(Stored data)
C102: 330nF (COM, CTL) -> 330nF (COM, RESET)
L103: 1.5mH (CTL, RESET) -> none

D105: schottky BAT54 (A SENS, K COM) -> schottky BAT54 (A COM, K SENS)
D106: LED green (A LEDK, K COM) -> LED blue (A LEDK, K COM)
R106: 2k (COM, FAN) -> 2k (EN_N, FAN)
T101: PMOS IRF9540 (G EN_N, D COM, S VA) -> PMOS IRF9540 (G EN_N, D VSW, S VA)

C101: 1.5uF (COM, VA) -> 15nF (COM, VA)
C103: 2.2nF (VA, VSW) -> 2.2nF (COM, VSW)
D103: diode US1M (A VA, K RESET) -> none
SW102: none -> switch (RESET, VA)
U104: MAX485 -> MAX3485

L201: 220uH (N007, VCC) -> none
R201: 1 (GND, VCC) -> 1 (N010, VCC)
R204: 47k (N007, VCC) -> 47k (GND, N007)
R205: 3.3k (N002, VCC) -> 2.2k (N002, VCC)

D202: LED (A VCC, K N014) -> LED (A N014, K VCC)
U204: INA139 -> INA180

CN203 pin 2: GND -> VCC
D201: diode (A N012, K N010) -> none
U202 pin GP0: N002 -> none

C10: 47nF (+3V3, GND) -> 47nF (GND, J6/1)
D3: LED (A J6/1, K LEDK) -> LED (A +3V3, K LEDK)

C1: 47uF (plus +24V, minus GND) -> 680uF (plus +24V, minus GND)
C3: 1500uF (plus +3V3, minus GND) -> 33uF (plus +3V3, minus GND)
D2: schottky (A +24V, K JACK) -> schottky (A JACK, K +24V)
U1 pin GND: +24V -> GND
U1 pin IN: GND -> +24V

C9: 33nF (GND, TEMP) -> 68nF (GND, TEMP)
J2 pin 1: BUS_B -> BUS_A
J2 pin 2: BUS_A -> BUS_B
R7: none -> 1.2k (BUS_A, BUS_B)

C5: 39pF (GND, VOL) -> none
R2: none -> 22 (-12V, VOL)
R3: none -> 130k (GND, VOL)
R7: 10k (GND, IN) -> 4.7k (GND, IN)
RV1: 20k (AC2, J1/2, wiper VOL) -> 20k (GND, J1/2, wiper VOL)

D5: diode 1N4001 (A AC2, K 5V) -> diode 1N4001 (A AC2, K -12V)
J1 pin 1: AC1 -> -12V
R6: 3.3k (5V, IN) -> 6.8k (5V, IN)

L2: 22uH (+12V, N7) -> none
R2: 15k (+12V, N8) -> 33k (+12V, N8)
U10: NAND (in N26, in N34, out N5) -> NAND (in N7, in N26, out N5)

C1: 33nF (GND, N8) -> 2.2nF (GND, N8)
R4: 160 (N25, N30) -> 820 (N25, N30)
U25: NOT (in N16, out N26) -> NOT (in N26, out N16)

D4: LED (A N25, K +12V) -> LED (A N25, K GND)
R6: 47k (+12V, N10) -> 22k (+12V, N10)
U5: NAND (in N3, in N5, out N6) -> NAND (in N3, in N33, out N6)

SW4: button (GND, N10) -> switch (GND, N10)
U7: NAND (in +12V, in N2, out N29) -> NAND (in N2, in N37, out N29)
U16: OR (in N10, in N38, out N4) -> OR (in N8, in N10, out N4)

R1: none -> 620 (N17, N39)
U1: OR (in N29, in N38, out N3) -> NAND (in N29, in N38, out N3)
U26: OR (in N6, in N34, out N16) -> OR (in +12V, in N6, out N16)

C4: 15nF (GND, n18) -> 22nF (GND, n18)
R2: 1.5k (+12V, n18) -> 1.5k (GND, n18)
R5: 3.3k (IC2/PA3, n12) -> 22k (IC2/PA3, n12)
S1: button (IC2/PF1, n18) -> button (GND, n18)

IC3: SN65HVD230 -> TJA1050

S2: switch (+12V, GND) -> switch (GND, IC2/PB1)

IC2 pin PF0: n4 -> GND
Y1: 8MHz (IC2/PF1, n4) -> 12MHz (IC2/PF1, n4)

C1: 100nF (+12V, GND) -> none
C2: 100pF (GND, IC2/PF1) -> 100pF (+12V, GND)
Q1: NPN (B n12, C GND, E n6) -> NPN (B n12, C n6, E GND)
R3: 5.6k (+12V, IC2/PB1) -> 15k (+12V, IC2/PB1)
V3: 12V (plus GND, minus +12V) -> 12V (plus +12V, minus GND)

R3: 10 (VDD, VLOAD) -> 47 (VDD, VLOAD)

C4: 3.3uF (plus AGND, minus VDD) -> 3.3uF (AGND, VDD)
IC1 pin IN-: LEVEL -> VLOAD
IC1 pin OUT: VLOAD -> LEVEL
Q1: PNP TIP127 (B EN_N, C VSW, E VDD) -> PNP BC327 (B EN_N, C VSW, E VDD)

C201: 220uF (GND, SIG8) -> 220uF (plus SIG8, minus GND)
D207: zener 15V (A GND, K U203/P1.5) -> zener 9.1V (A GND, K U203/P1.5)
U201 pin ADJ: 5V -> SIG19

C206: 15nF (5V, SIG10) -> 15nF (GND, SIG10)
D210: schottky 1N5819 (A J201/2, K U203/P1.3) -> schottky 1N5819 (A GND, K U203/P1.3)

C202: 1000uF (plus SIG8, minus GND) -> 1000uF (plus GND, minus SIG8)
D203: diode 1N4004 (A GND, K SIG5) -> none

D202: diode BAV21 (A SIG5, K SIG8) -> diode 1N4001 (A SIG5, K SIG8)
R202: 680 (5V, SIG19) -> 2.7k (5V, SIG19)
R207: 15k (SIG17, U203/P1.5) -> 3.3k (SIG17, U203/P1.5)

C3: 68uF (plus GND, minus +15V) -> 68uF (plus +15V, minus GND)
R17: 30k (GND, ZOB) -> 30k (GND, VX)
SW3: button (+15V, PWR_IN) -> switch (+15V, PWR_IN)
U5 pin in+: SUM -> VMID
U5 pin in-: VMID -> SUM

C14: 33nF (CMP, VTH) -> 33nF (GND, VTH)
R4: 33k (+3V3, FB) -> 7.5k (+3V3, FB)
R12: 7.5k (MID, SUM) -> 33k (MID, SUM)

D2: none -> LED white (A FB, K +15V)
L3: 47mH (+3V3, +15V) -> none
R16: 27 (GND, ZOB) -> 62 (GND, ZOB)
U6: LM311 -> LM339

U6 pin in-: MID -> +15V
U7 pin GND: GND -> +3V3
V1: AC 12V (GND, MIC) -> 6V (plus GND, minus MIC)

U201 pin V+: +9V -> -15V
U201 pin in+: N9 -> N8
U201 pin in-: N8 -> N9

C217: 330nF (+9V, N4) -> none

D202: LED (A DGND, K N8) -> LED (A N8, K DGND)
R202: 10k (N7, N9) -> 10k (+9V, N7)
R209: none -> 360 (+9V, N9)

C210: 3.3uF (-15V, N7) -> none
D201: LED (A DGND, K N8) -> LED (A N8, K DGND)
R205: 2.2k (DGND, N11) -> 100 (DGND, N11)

▸ **Directions for this task**
In the records above, locate the line that contains "U201 pin ADJ: 5V -> SIG19". Repeat it and every line after it, exactly, and nothing else.

▸ **Task response**
U201 pin ADJ: 5V -> SIG19

C206: 15nF (5V, SIG10) -> 15nF (GND, SIG10)
D210: schottky 1N5819 (A J201/2, K U203/P1.3) -> schottky 1N5819 (A GND, K U203/P1.3)

C202: 1000uF (plus SIG8, minus GND) -> 1000uF (plus GND, minus SIG8)
D203: diode 1N4004 (A GND, K SIG5) -> none

D202: diode BAV21 (A SIG5, K SIG8) -> diode 1N4001 (A SIG5, K SIG8)
R202: 680 (5V, SIG19) -> 2.7k (5V, SIG19)
R207: 15k (SIG17, U203/P1.5) -> 3.3k (SIG17, U203/P1.5)

C3: 68uF (plus GND, minus +15V) -> 68uF (plus +15V, minus GND)
R17: 30k (GND, ZOB) -> 30k (GND, VX)
SW3: button (+15V, PWR_IN) -> switch (+15V, PWR_IN)
U5 pin in+: SUM -> VMID
U5 pin in-: VMID -> SUM

C14: 33nF (CMP, VTH) -> 33nF (GND, VTH)
R4: 33k (+3V3, FB) -> 7.5k (+3V3, FB)
R12: 7.5k (MID, SUM) -> 33k (MID, SUM)

D2: none -> LED white (A FB, K +15V)
L3: 47mH (+3V3, +15V) -> none
R16: 27 (GND, ZOB) -> 62 (GND, ZOB)
U6: LM311 -> LM339

U6 pin in-: MID -> +15V
U7 pin GND: GND -> +3V3
V1: AC 12V (GND, MIC) -> 6V (plus GND, minus MIC)

U201 pin V+: +9V -> -15V
U201 pin in+: N9 -> N8
U201 pin in-: N8 -> N9

C217: 330nF (+9V, N4) -> none

D202: LED (A DGND, K N8) -> LED (A N8, K DGND)
R202: 10k (N7, N9) -> 10k (+9V, N7)
R209: none -> 360 (+9V, N9)

C210: 3.3uF (-15V, N7) -> none
D201: LED (A DGND, K N8) -> LED (A N8, K DGND)
R205: 2.2k (DGND, N11) -> 100 (DGND, N11)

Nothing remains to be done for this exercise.